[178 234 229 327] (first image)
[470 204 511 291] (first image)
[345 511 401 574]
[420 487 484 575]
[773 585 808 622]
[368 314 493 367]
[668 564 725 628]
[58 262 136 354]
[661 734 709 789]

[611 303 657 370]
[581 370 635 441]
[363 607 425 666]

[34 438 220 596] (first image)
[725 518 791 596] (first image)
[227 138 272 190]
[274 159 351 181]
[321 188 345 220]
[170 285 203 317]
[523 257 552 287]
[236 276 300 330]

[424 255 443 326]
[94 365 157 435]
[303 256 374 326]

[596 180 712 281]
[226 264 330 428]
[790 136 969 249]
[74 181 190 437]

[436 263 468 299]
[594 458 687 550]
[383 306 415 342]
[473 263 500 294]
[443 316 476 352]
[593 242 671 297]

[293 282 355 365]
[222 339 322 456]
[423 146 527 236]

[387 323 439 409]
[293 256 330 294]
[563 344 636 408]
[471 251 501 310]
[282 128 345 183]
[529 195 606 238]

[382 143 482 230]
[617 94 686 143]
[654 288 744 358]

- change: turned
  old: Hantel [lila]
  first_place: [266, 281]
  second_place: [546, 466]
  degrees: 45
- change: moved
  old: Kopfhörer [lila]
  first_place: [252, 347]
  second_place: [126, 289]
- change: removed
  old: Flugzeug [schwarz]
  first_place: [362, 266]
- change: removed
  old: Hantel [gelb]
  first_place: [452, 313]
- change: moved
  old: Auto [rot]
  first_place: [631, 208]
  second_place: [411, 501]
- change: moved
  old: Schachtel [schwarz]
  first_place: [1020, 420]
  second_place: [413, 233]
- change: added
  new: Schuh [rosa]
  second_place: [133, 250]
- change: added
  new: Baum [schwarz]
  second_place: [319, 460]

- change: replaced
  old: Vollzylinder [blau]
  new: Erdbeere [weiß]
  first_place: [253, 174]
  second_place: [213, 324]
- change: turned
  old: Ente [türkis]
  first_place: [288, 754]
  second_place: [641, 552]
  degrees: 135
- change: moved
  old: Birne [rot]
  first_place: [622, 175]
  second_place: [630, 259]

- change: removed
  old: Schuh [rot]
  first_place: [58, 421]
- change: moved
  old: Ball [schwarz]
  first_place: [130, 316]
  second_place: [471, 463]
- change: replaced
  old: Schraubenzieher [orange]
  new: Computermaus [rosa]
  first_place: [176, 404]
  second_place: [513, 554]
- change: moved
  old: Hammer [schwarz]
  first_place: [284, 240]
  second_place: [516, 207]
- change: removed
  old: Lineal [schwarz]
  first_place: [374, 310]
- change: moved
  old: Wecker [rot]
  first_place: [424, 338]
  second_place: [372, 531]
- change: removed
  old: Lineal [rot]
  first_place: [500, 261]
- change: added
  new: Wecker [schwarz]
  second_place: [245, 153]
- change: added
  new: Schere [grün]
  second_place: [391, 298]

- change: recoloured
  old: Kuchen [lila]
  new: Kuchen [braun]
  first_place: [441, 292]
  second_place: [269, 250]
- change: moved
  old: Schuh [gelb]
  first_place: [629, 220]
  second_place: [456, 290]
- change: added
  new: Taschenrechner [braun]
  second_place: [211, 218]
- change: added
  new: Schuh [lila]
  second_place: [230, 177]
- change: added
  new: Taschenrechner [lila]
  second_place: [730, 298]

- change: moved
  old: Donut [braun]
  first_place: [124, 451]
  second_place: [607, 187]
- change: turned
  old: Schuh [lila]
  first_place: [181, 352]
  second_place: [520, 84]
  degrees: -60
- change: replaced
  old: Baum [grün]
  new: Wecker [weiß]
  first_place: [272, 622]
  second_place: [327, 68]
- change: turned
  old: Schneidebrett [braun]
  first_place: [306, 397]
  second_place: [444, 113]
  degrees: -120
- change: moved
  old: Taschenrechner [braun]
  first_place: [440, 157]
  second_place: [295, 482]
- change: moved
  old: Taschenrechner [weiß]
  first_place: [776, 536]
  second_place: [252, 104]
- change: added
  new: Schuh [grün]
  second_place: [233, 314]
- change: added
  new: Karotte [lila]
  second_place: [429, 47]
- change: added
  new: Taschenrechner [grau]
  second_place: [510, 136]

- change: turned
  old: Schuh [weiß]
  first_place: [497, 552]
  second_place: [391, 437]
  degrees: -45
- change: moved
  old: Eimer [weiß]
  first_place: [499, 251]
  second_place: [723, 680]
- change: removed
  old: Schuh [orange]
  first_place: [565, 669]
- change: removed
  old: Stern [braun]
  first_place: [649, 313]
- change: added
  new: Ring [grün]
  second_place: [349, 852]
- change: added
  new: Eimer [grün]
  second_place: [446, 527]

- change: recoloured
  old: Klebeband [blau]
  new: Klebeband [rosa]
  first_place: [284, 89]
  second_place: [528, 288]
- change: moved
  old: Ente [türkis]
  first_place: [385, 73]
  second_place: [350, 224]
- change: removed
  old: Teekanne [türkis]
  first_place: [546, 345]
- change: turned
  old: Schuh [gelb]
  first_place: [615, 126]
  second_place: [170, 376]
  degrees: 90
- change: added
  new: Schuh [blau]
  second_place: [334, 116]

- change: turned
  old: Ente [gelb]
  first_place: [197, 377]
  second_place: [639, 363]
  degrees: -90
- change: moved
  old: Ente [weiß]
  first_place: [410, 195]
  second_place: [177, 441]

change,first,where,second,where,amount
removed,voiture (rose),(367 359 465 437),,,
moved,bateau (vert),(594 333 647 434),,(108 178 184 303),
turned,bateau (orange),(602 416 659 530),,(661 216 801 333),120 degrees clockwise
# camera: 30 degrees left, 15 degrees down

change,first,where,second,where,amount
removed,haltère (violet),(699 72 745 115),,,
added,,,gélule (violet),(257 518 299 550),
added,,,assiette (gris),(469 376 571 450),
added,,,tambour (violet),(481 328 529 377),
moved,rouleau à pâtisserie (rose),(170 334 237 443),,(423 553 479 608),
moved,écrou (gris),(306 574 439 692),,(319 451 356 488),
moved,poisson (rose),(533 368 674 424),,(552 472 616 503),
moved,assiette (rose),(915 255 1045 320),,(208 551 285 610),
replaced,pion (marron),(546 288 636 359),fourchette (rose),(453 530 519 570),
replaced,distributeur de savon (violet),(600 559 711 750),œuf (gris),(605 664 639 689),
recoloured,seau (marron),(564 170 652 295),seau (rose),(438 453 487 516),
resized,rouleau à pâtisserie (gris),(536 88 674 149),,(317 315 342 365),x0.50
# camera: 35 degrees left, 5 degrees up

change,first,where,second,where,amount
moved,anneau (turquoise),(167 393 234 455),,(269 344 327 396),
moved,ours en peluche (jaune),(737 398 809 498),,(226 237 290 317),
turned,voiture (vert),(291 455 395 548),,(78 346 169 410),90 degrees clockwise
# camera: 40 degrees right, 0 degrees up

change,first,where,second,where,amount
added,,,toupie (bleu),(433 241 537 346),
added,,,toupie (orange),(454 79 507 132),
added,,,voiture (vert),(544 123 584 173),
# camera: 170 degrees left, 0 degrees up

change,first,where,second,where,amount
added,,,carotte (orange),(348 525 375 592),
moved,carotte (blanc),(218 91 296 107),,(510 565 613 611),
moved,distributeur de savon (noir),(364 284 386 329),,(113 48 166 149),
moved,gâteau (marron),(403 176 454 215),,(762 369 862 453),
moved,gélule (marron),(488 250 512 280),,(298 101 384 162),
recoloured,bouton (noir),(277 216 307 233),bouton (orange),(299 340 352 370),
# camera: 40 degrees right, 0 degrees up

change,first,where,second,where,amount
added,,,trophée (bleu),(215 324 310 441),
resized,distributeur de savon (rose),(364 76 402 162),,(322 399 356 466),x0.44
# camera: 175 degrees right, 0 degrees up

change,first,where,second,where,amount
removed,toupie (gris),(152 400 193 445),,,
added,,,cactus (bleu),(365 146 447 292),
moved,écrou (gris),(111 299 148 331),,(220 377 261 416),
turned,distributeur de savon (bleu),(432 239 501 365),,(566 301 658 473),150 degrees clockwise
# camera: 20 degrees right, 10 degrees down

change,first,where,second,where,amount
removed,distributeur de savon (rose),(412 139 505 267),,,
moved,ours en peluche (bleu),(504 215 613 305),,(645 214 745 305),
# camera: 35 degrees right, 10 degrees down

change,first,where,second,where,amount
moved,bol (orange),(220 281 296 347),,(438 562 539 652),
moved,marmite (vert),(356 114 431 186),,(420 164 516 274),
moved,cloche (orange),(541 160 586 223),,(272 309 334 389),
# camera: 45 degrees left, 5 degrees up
·····
TASK GOAL:
From the listing above, output exactly the run of lines that starts with the line containing "first_place: [362, 266]" and ends with the line containing "first_place: [1020, 420]".

OUTPUT FOR THIS EXERCISE:
  first_place: [362, 266]
- change: removed
  old: Hantel [gelb]
  first_place: [452, 313]
- change: moved
  old: Auto [rot]
  first_place: [631, 208]
  second_place: [411, 501]
- change: moved
  old: Schachtel [schwarz]
  first_place: [1020, 420]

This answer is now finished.